(Shape state transition data)
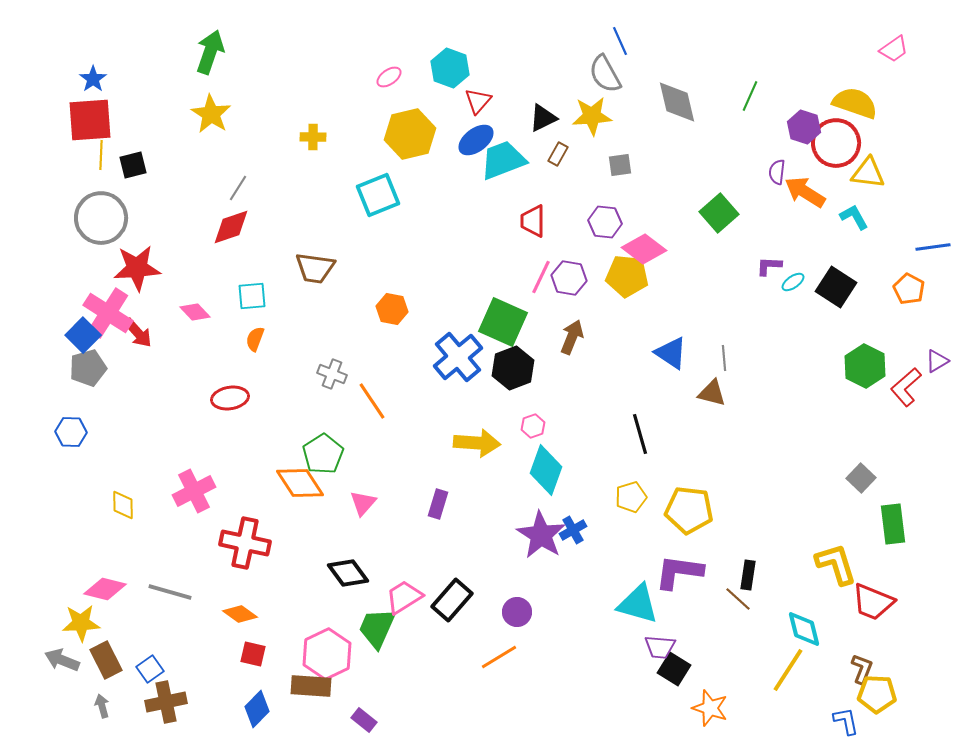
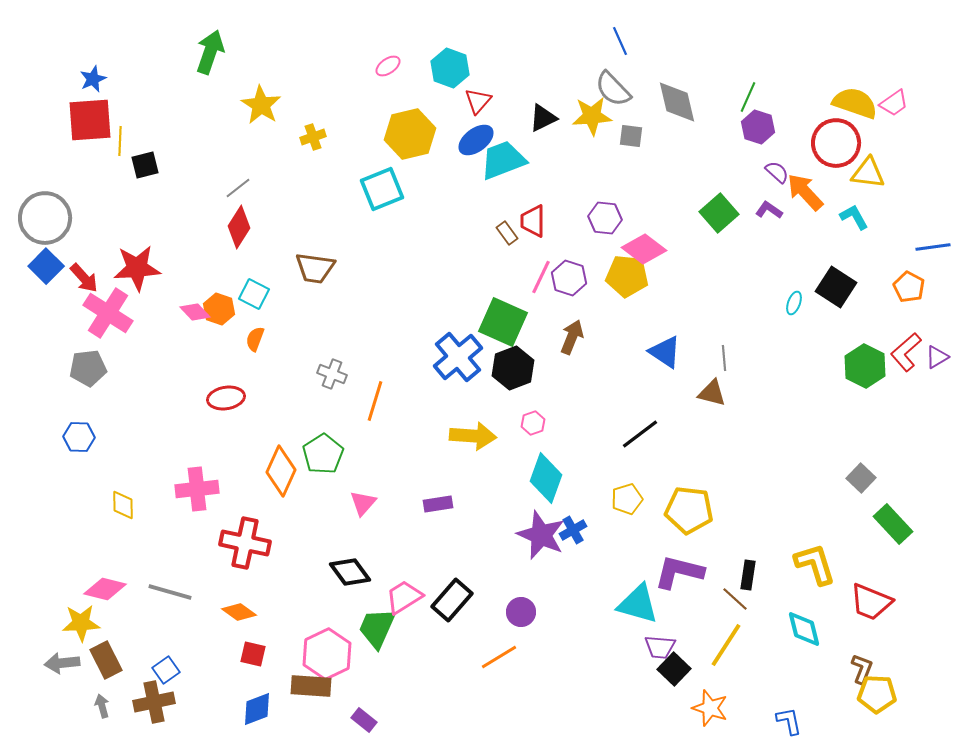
pink trapezoid at (894, 49): moved 54 px down
gray semicircle at (605, 74): moved 8 px right, 15 px down; rotated 15 degrees counterclockwise
pink ellipse at (389, 77): moved 1 px left, 11 px up
blue star at (93, 79): rotated 12 degrees clockwise
green line at (750, 96): moved 2 px left, 1 px down
yellow star at (211, 114): moved 50 px right, 9 px up
purple hexagon at (804, 127): moved 46 px left
yellow cross at (313, 137): rotated 20 degrees counterclockwise
brown rectangle at (558, 154): moved 51 px left, 79 px down; rotated 65 degrees counterclockwise
yellow line at (101, 155): moved 19 px right, 14 px up
black square at (133, 165): moved 12 px right
gray square at (620, 165): moved 11 px right, 29 px up; rotated 15 degrees clockwise
purple semicircle at (777, 172): rotated 125 degrees clockwise
gray line at (238, 188): rotated 20 degrees clockwise
orange arrow at (805, 192): rotated 15 degrees clockwise
cyan square at (378, 195): moved 4 px right, 6 px up
gray circle at (101, 218): moved 56 px left
purple hexagon at (605, 222): moved 4 px up
red diamond at (231, 227): moved 8 px right; rotated 39 degrees counterclockwise
purple L-shape at (769, 266): moved 56 px up; rotated 32 degrees clockwise
purple hexagon at (569, 278): rotated 8 degrees clockwise
cyan ellipse at (793, 282): moved 1 px right, 21 px down; rotated 35 degrees counterclockwise
orange pentagon at (909, 289): moved 2 px up
cyan square at (252, 296): moved 2 px right, 2 px up; rotated 32 degrees clockwise
orange hexagon at (392, 309): moved 173 px left; rotated 8 degrees clockwise
red arrow at (138, 333): moved 54 px left, 55 px up
blue square at (83, 335): moved 37 px left, 69 px up
blue triangle at (671, 353): moved 6 px left, 1 px up
purple triangle at (937, 361): moved 4 px up
gray pentagon at (88, 368): rotated 9 degrees clockwise
red L-shape at (906, 387): moved 35 px up
red ellipse at (230, 398): moved 4 px left
orange line at (372, 401): moved 3 px right; rotated 51 degrees clockwise
pink hexagon at (533, 426): moved 3 px up
blue hexagon at (71, 432): moved 8 px right, 5 px down
black line at (640, 434): rotated 69 degrees clockwise
yellow arrow at (477, 443): moved 4 px left, 7 px up
cyan diamond at (546, 470): moved 8 px down
orange diamond at (300, 483): moved 19 px left, 12 px up; rotated 57 degrees clockwise
pink cross at (194, 491): moved 3 px right, 2 px up; rotated 21 degrees clockwise
yellow pentagon at (631, 497): moved 4 px left, 2 px down
purple rectangle at (438, 504): rotated 64 degrees clockwise
green rectangle at (893, 524): rotated 36 degrees counterclockwise
purple star at (541, 535): rotated 9 degrees counterclockwise
yellow L-shape at (836, 564): moved 21 px left
purple L-shape at (679, 572): rotated 6 degrees clockwise
black diamond at (348, 573): moved 2 px right, 1 px up
brown line at (738, 599): moved 3 px left
red trapezoid at (873, 602): moved 2 px left
purple circle at (517, 612): moved 4 px right
orange diamond at (240, 614): moved 1 px left, 2 px up
gray arrow at (62, 660): moved 3 px down; rotated 28 degrees counterclockwise
blue square at (150, 669): moved 16 px right, 1 px down
black square at (674, 669): rotated 12 degrees clockwise
yellow line at (788, 670): moved 62 px left, 25 px up
brown cross at (166, 702): moved 12 px left
blue diamond at (257, 709): rotated 24 degrees clockwise
blue L-shape at (846, 721): moved 57 px left
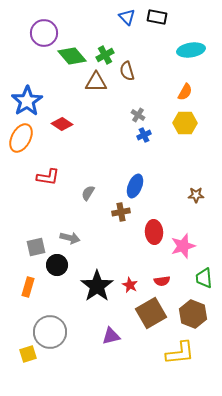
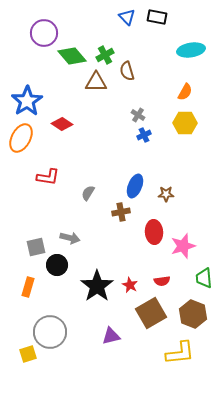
brown star: moved 30 px left, 1 px up
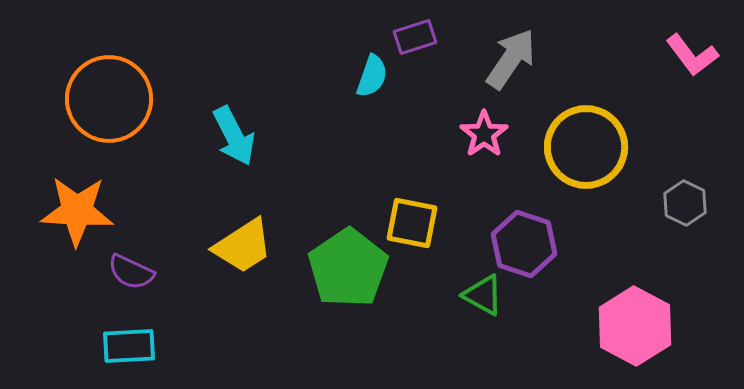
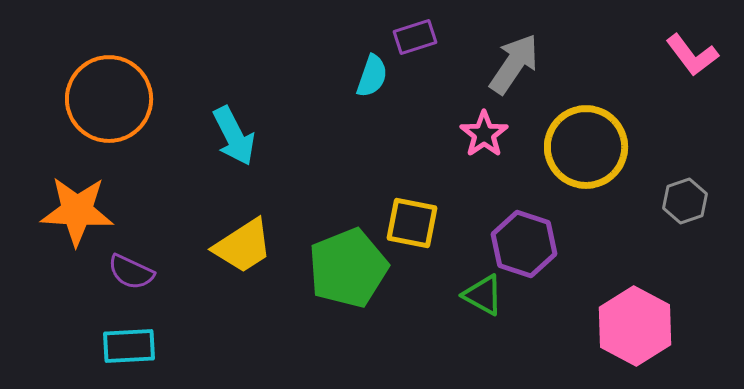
gray arrow: moved 3 px right, 5 px down
gray hexagon: moved 2 px up; rotated 15 degrees clockwise
green pentagon: rotated 12 degrees clockwise
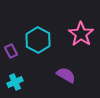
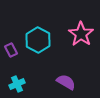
purple rectangle: moved 1 px up
purple semicircle: moved 7 px down
cyan cross: moved 2 px right, 2 px down
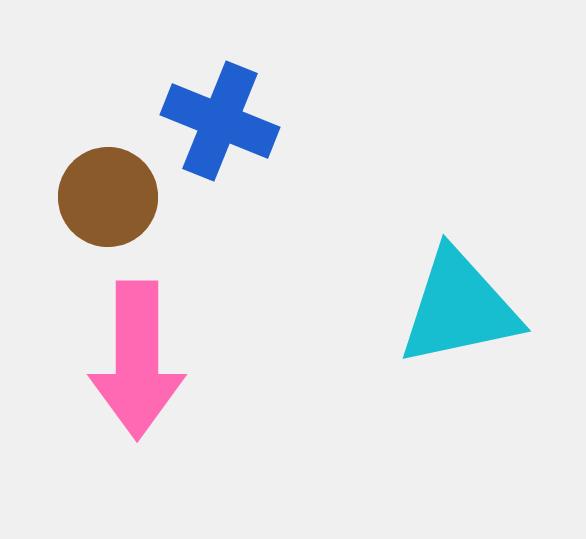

[What needs to be done]: Return exactly the lines above from the line that has "black line at" through the line that has "green rectangle at", inclusive, and nothing else.

[Result for this exercise]:
black line at (640, 434): rotated 69 degrees clockwise
yellow arrow at (477, 443): moved 4 px left, 7 px up
cyan diamond at (546, 470): moved 8 px down
orange diamond at (300, 483): moved 19 px left, 12 px up; rotated 57 degrees clockwise
pink cross at (194, 491): moved 3 px right, 2 px up; rotated 21 degrees clockwise
yellow pentagon at (631, 497): moved 4 px left, 2 px down
purple rectangle at (438, 504): rotated 64 degrees clockwise
green rectangle at (893, 524): rotated 36 degrees counterclockwise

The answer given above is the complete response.